(Image sequences with shape edits)
>>>

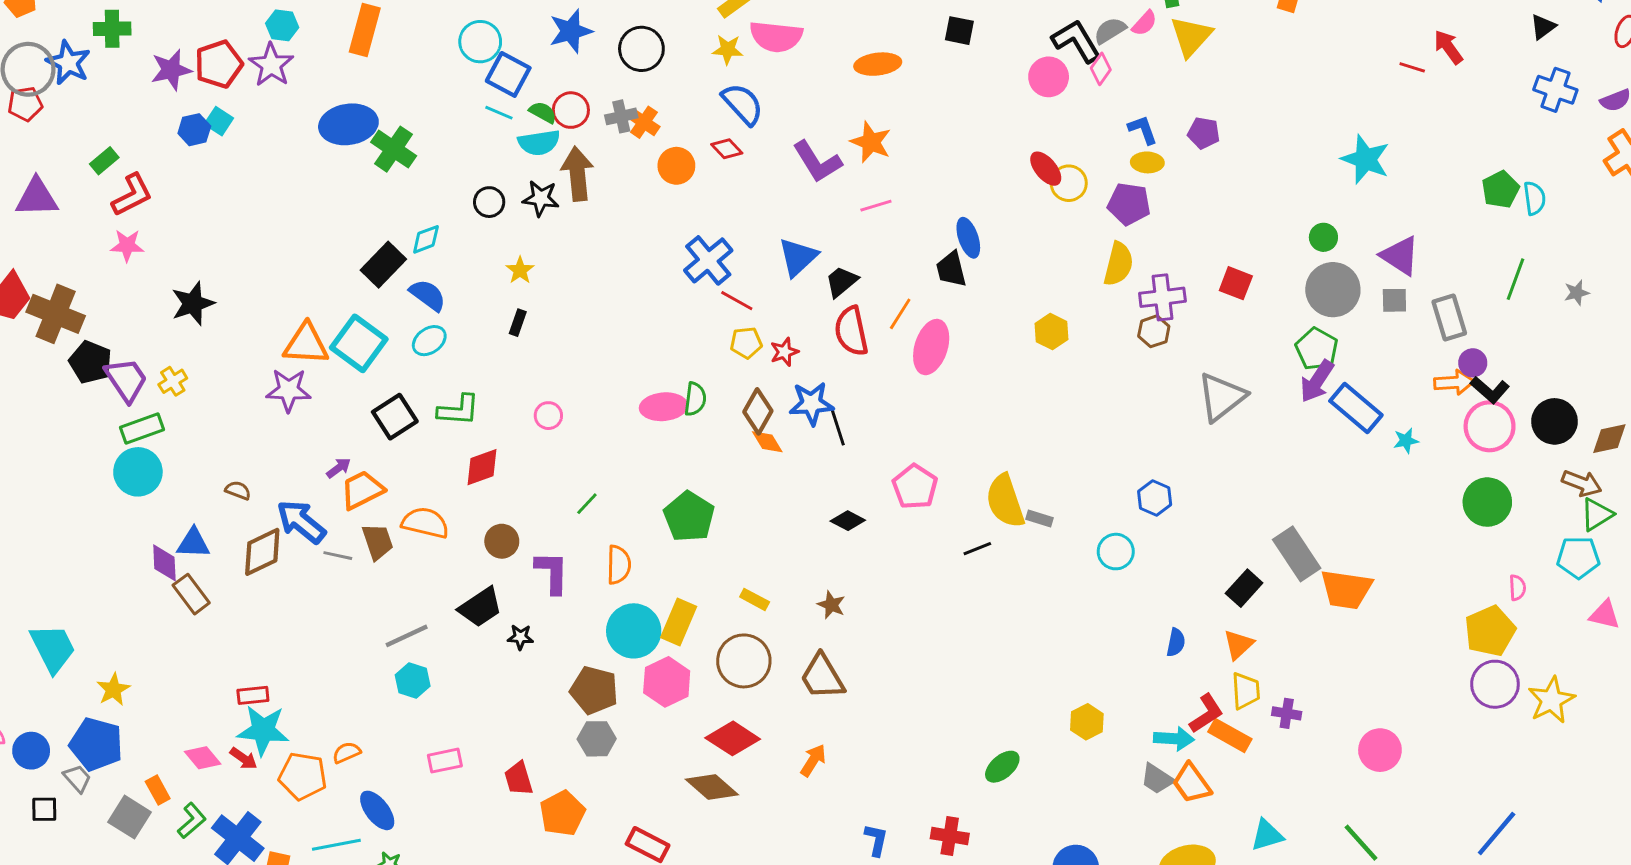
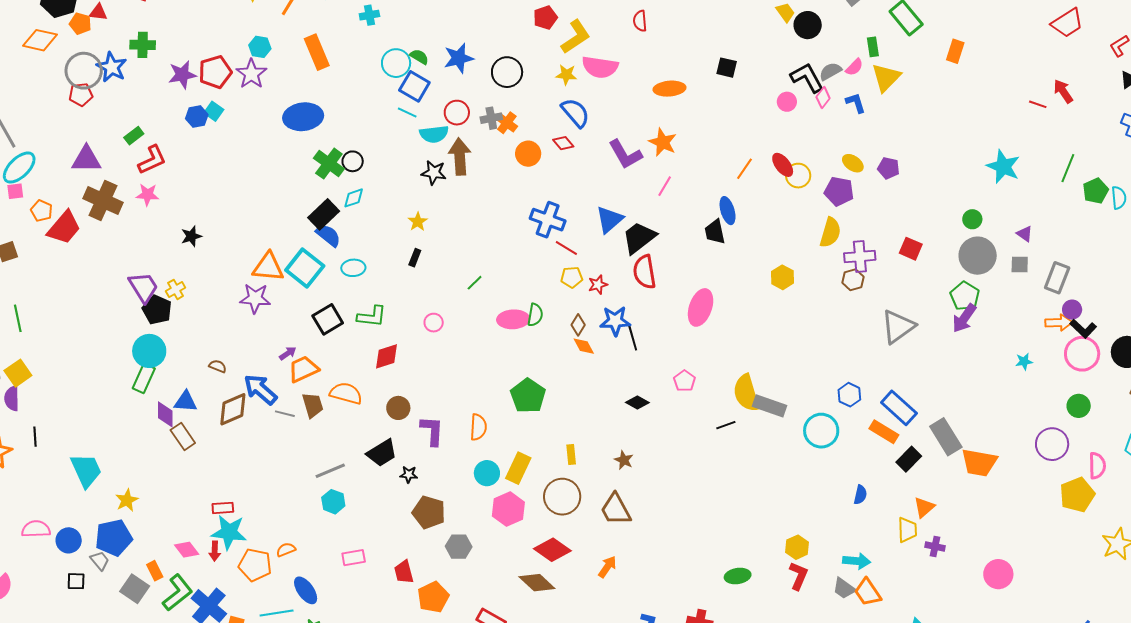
orange rectangle: (365, 30) -> (317, 52), turned -40
pink circle: (1049, 77) -> (787, 102), size x0.7
green semicircle: (543, 112) -> (419, 57), moved
blue L-shape: (1143, 130) -> (856, 103), moved
purple pentagon: (1204, 133) -> (889, 168), moved
green cross: (394, 149) -> (329, 164), moved
yellow ellipse: (1147, 162) -> (853, 163), turned 30
black circle: (489, 202) -> (353, 161), moved
pink line: (876, 206) -> (665, 186), turned -45
purple triangle: (1400, 256) -> (1025, 234), size x0.6
blue cross: (708, 260) -> (548, 220), turned -32
green line: (1515, 279) -> (1068, 168), moved
black trapezoid: (841, 282) -> (639, 238), size x1.5
blue semicircle: (428, 295) -> (328, 235), moved
black star: (193, 303) -> (191, 236), size x0.7
brown cross: (56, 314) -> (103, 201), moved
orange line: (900, 314) -> (745, 169), moved
gray rectangle: (1449, 317) -> (1057, 278), turned 36
cyan ellipse: (429, 341) -> (353, 268), turned 30
pink ellipse: (931, 347) -> (701, 307), moved
black pentagon: (90, 362) -> (157, 310), moved
blue rectangle: (1356, 408) -> (899, 408), moved
brown diamond: (758, 411) -> (578, 325), size x0.7
green rectangle: (142, 429) -> (144, 378), moved, turned -48
pink pentagon: (915, 487) -> (684, 381), size x0.7
green circle: (1487, 502) -> (1079, 406), size x0.7
green line: (587, 504) -> (475, 283), moved
gray rectangle: (1040, 519) -> (770, 406), size x1.8
cyan circle: (1116, 552) -> (821, 431), size x1.4
pink semicircle: (1517, 588) -> (1097, 466), size x1.5
yellow rectangle: (755, 599) -> (571, 454), turned 54
cyan circle: (634, 631) -> (487, 473), size x0.7
orange triangle: (1238, 644) -> (924, 507), moved
purple circle: (1495, 684) -> (1052, 444), moved
brown pentagon: (594, 690) -> (429, 512), moved
red L-shape: (1206, 714) -> (798, 576), moved, turned -36
orange rectangle: (1230, 735) -> (884, 432), moved
blue pentagon: (96, 744) -> (114, 538), turned -30
red arrow: (243, 758) -> (215, 551), turned 54
green ellipse: (1002, 767) -> (738, 576), turned 30
green L-shape: (192, 821) -> (178, 593), size x1.5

<<<

* [Exercise instructions]: In the data above, retype exactly and only the lines between the one holding "black circle: (489, 202) -> (353, 161), moved" and the one holding "blue semicircle: (428, 295)", inclusive.

* [Written solution]:
black circle: (489, 202) -> (353, 161), moved
pink line: (876, 206) -> (665, 186), turned -45
purple triangle: (1400, 256) -> (1025, 234), size x0.6
blue cross: (708, 260) -> (548, 220), turned -32
green line: (1515, 279) -> (1068, 168), moved
black trapezoid: (841, 282) -> (639, 238), size x1.5
blue semicircle: (428, 295) -> (328, 235), moved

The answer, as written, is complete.